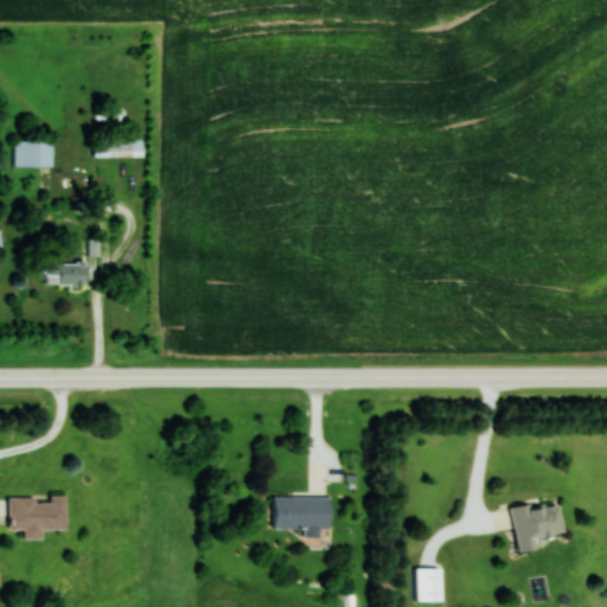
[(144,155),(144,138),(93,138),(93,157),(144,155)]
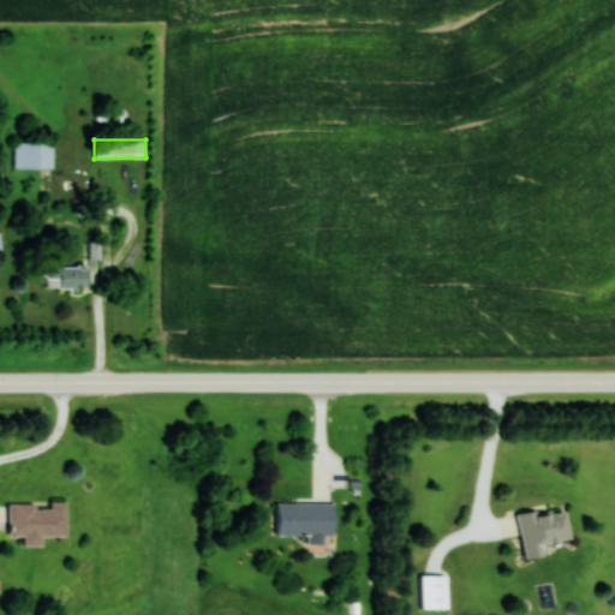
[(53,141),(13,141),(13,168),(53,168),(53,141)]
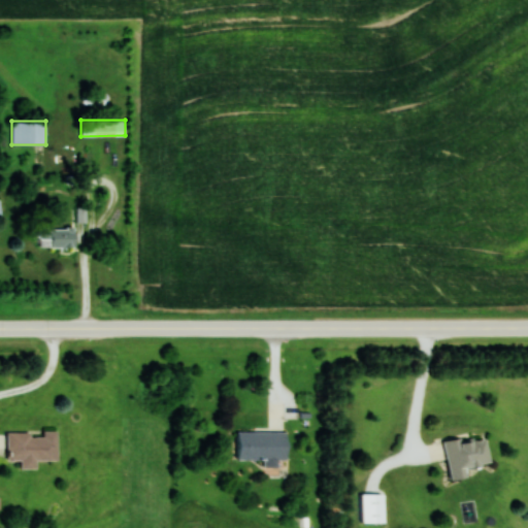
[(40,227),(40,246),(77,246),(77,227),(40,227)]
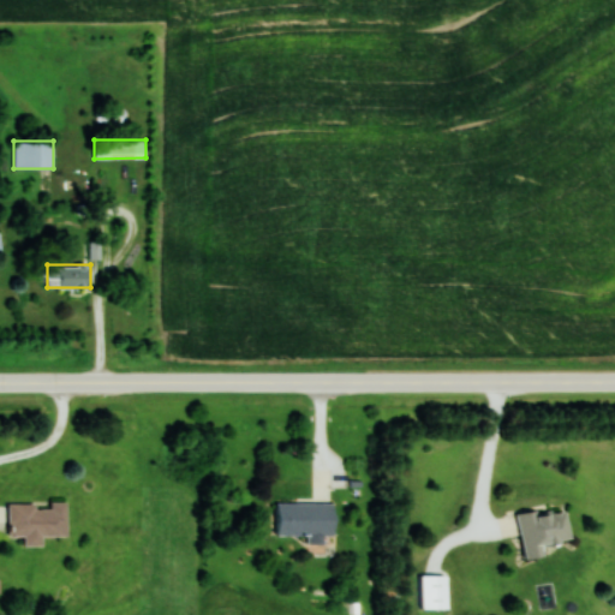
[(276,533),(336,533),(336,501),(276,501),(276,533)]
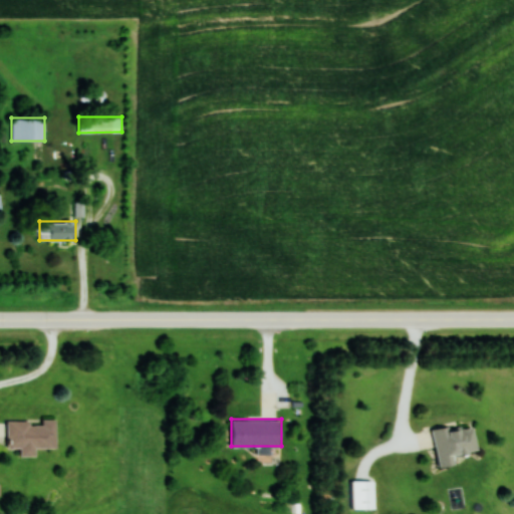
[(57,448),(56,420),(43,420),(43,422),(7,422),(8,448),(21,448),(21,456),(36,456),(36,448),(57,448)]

+++

▶ What is required
Copy the lines exactly. Start at the line with "[(40,227),(40,246),(77,246),(77,227),(40,227)]", end at the last line above, include both, and omit all pictures.

▶ Written solution
[(40,227),(40,246),(77,246),(77,227),(40,227)]
[(276,533),(336,533),(336,501),(276,501),(276,533)]
[(57,448),(56,420),(43,420),(43,422),(7,422),(8,448),(21,448),(21,456),(36,456),(36,448),(57,448)]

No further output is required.